Source information ->
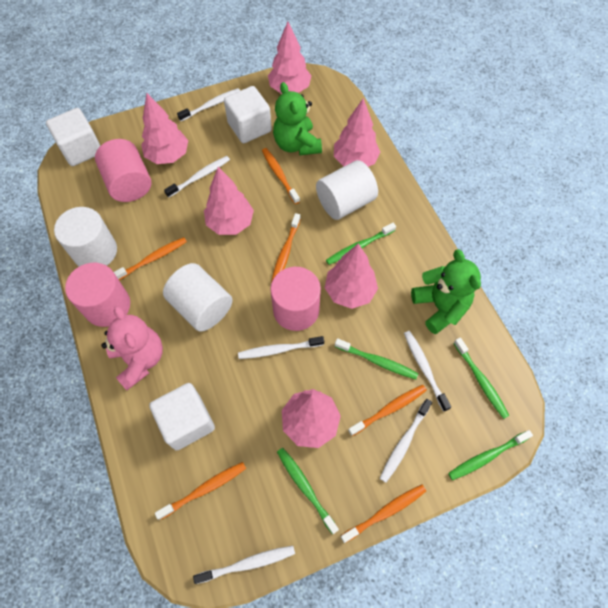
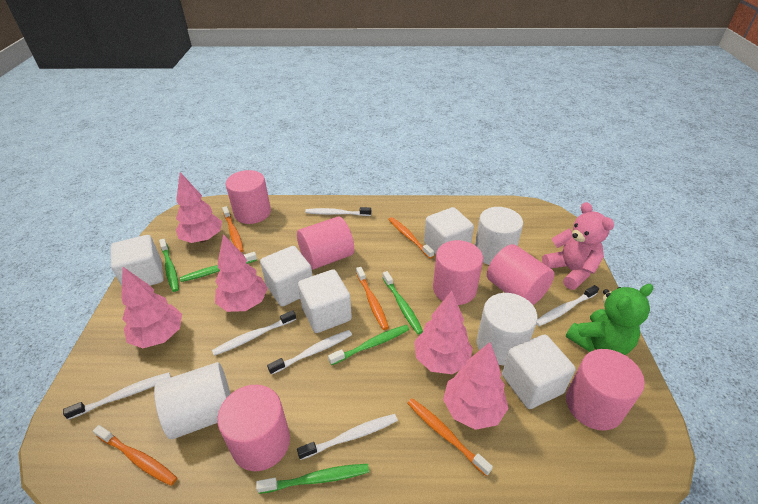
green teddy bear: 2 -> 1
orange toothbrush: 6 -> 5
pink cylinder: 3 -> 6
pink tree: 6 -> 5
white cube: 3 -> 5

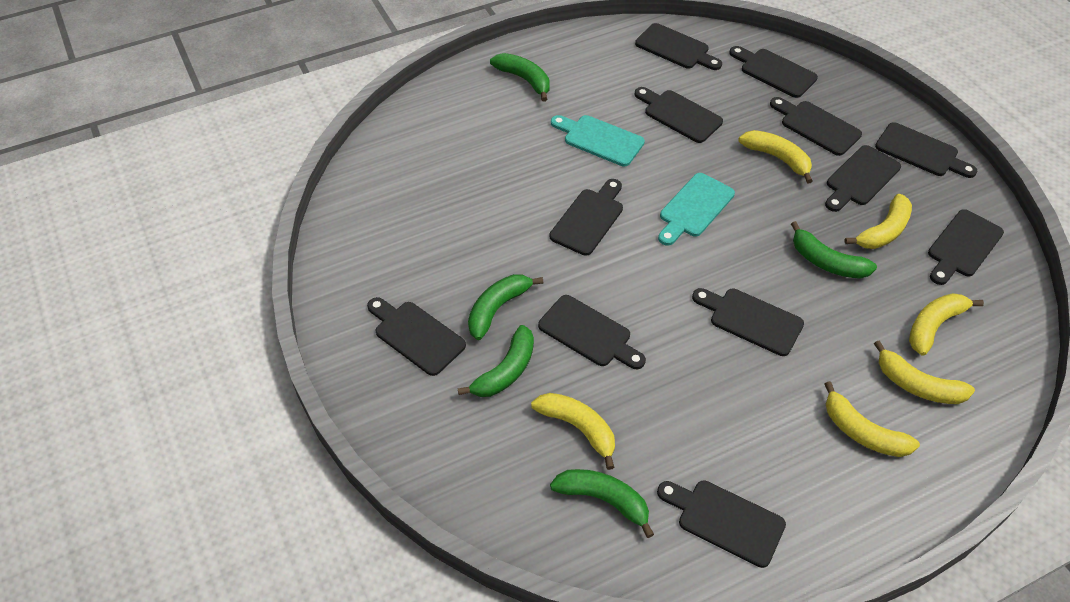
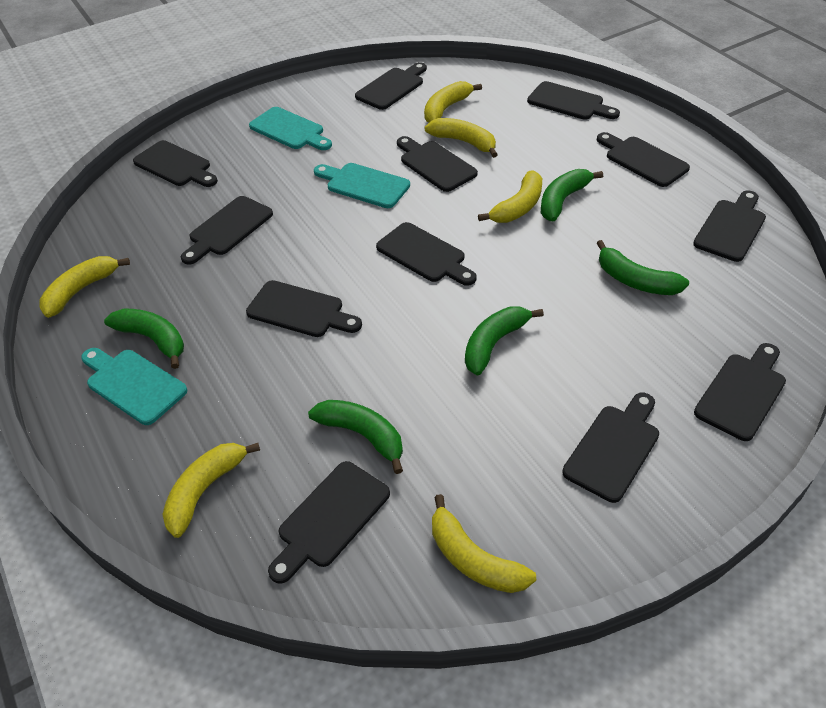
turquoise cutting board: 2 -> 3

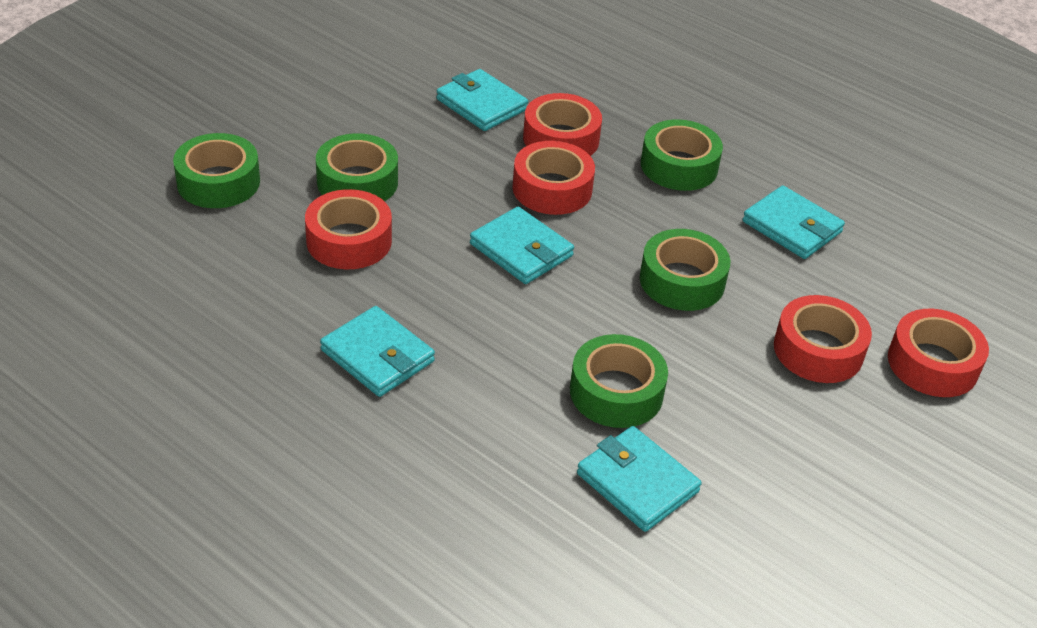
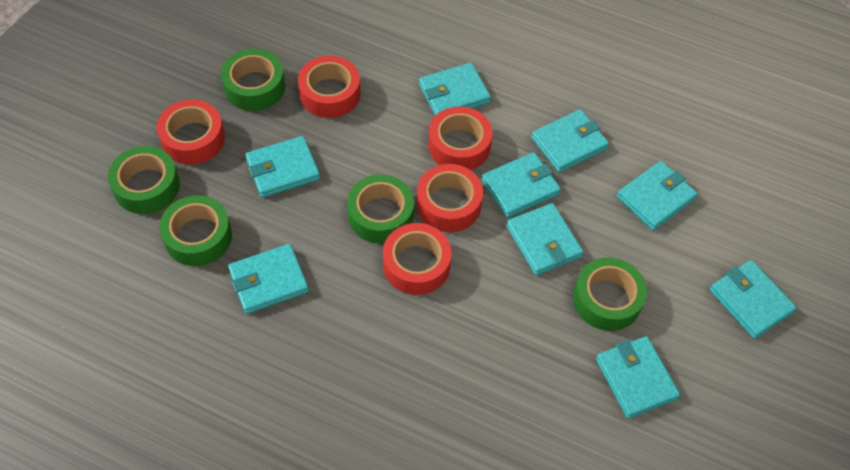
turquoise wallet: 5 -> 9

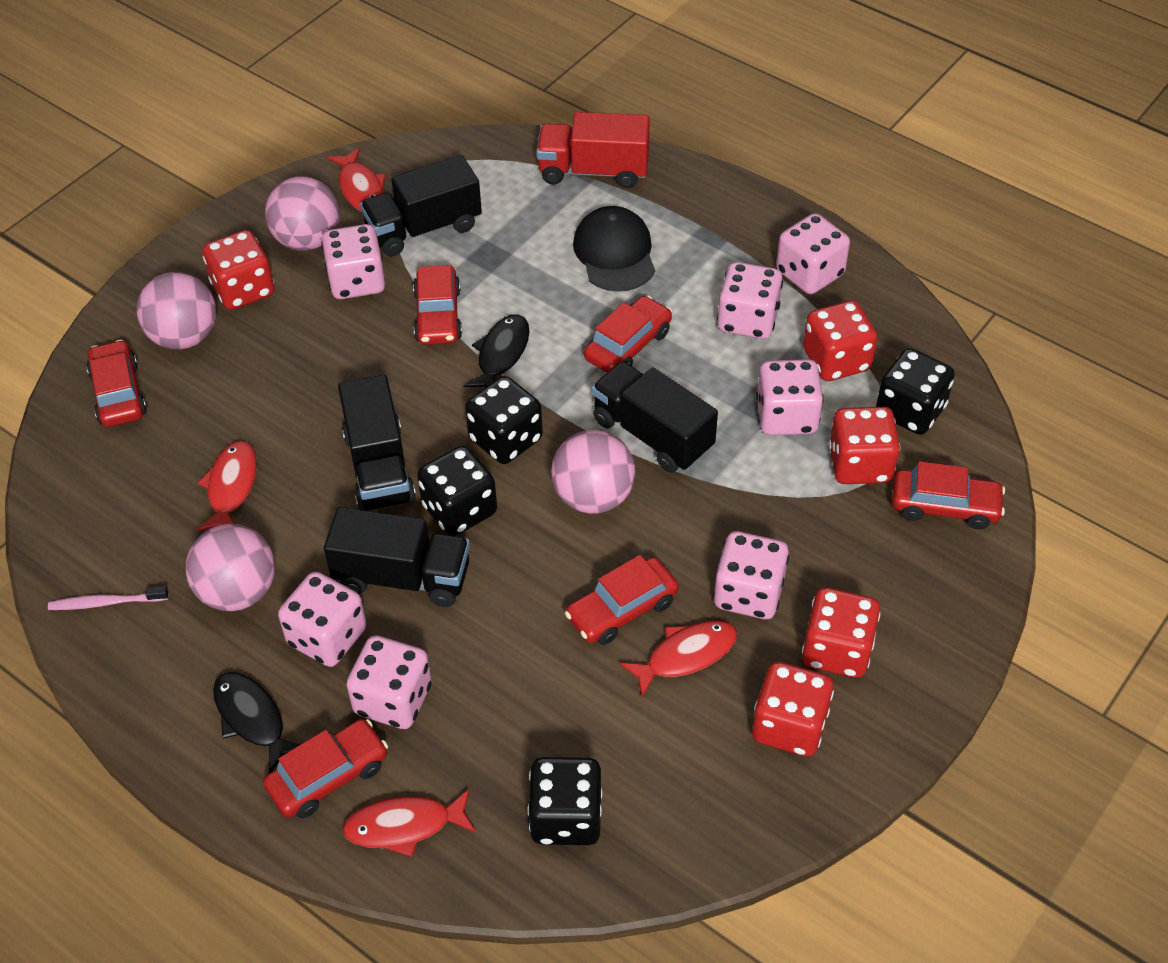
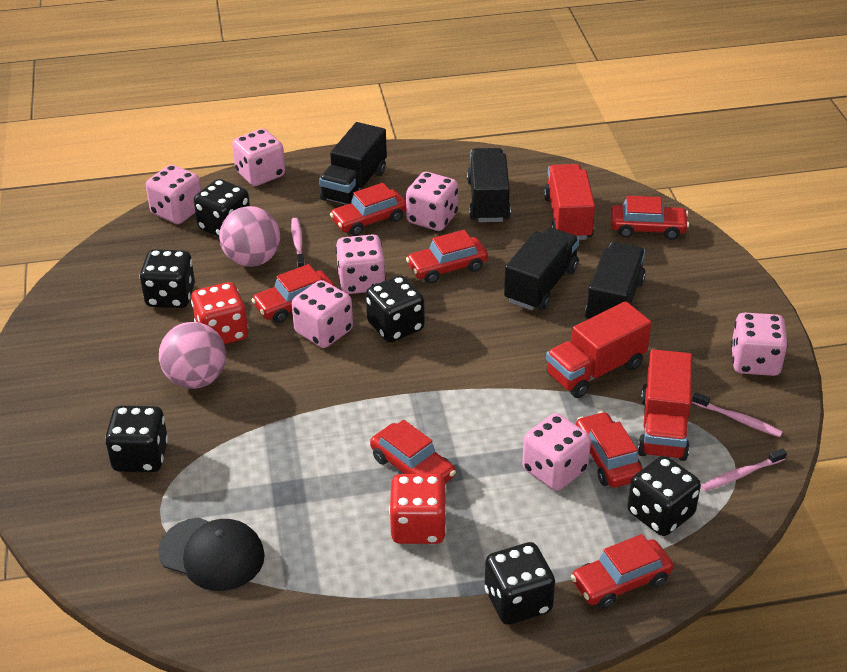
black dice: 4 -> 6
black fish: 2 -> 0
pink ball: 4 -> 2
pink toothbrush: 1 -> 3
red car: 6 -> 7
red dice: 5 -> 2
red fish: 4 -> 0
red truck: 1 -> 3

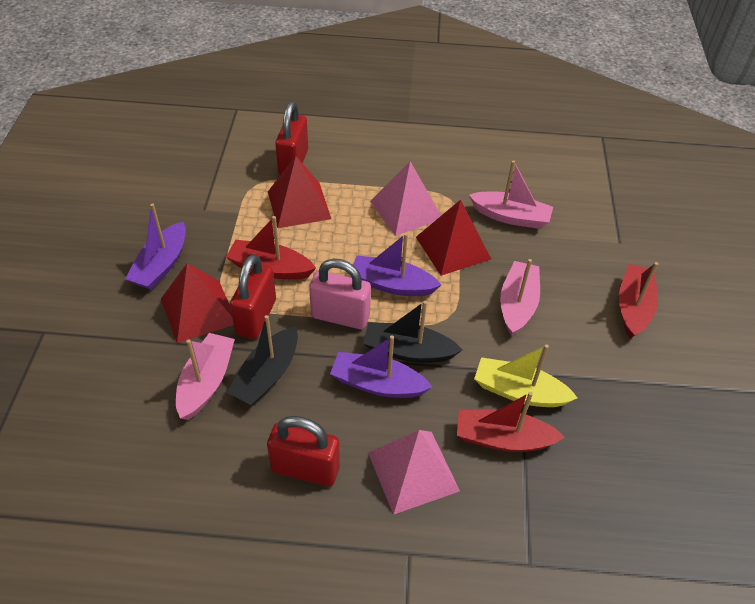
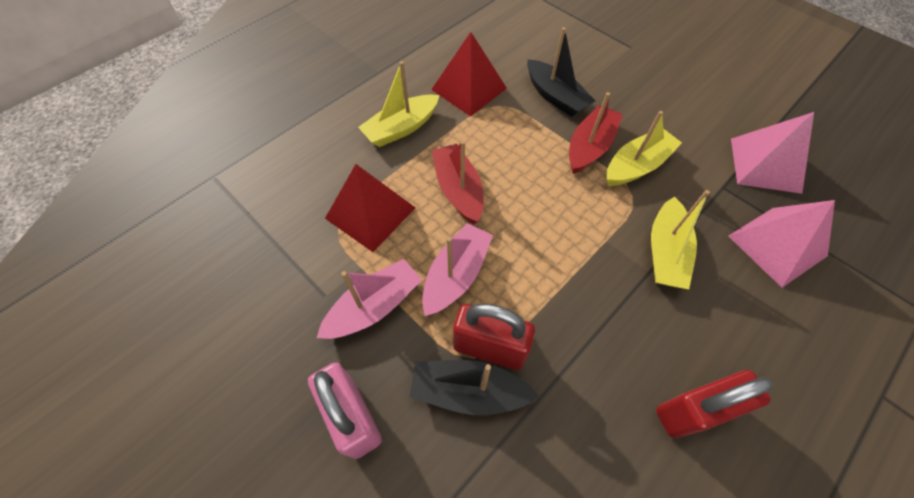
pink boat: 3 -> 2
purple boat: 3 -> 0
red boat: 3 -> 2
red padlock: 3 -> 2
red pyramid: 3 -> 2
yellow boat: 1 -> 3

Task instructions ->
Take the line that contains "red fish: 4 -> 0" and every line after it to the end of the records above; quote them exactly, leaving out the pictures.

Written solution ->
red fish: 4 -> 0
red truck: 1 -> 3

pink boat: 3 -> 2
purple boat: 3 -> 0
red boat: 3 -> 2
red padlock: 3 -> 2
red pyramid: 3 -> 2
yellow boat: 1 -> 3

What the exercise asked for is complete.